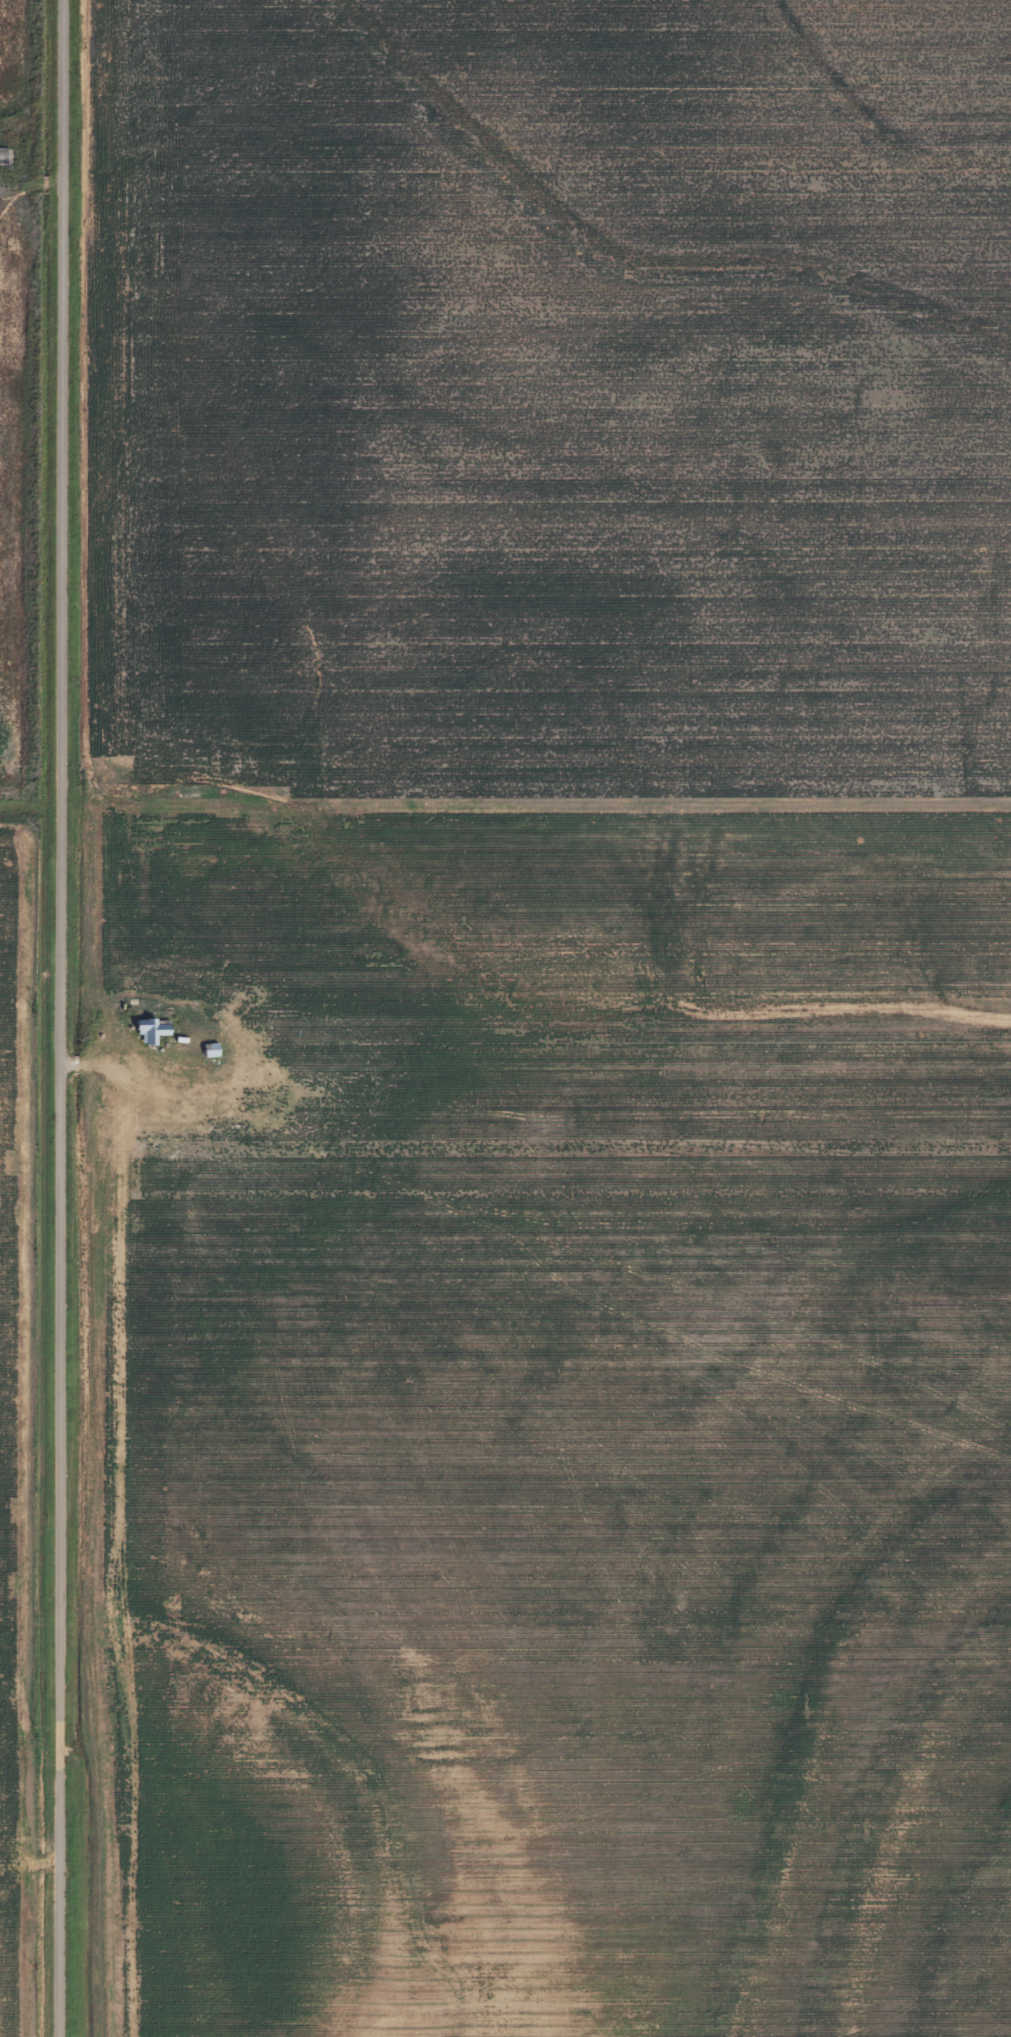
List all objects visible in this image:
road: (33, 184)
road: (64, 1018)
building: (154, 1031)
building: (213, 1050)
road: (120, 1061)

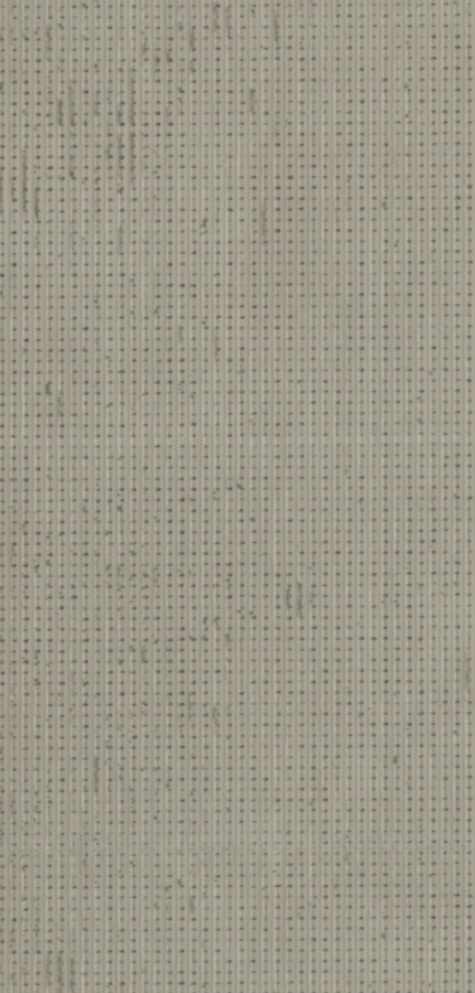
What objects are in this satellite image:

------------------------------------------------------------

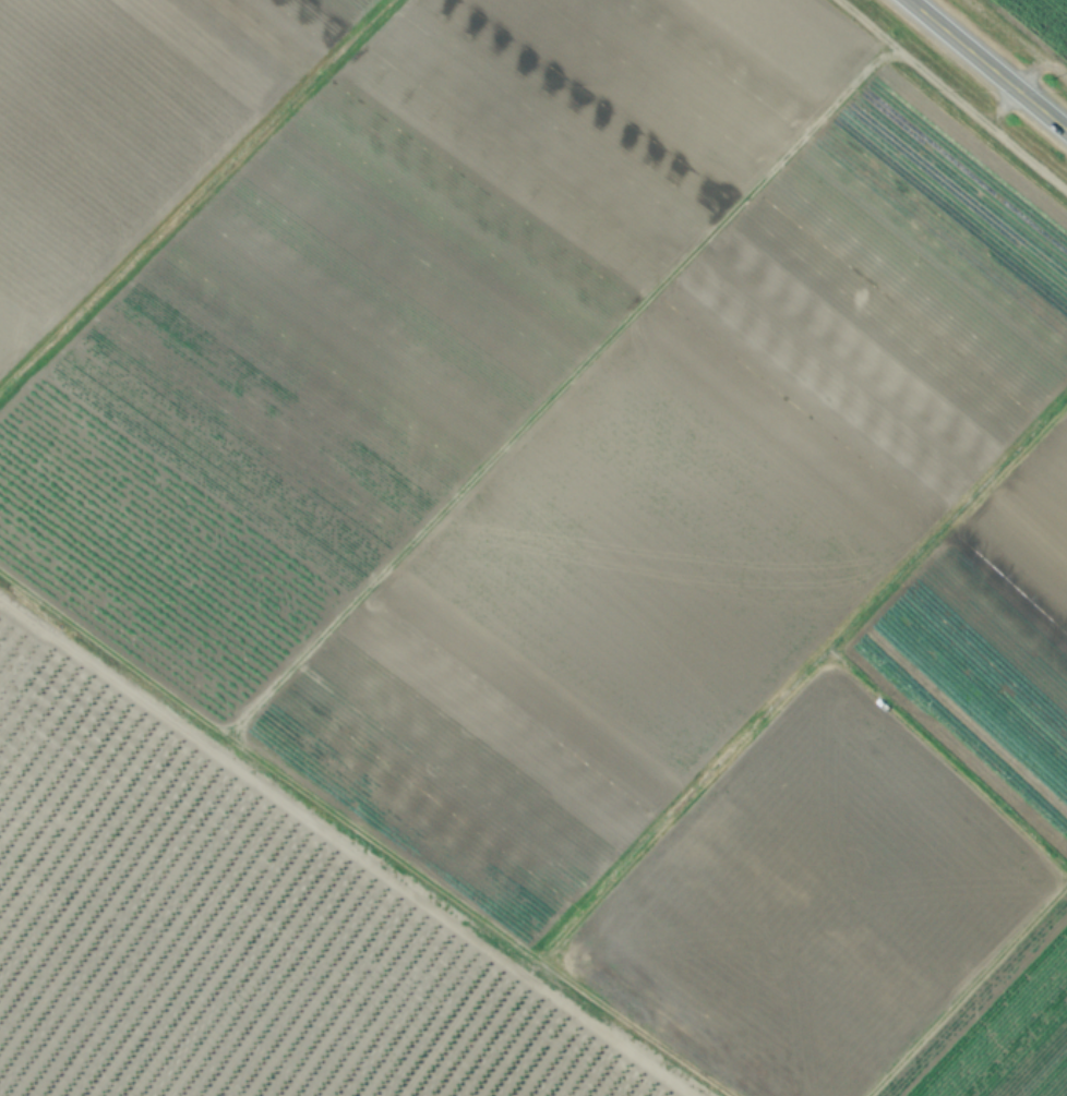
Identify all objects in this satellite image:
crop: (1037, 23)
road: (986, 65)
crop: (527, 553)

------------------------------------------------------------

Task instructions. From the material above, output only the span of lines that starts at the one containing "List all objects" and finishes at the one containing "What objects are", word for word and free of pictures.

Finished exercise.
List all objects visible in this image:
road: (33, 184)
road: (64, 1018)
building: (154, 1031)
building: (213, 1050)
road: (120, 1061)

What objects are in this satellite image:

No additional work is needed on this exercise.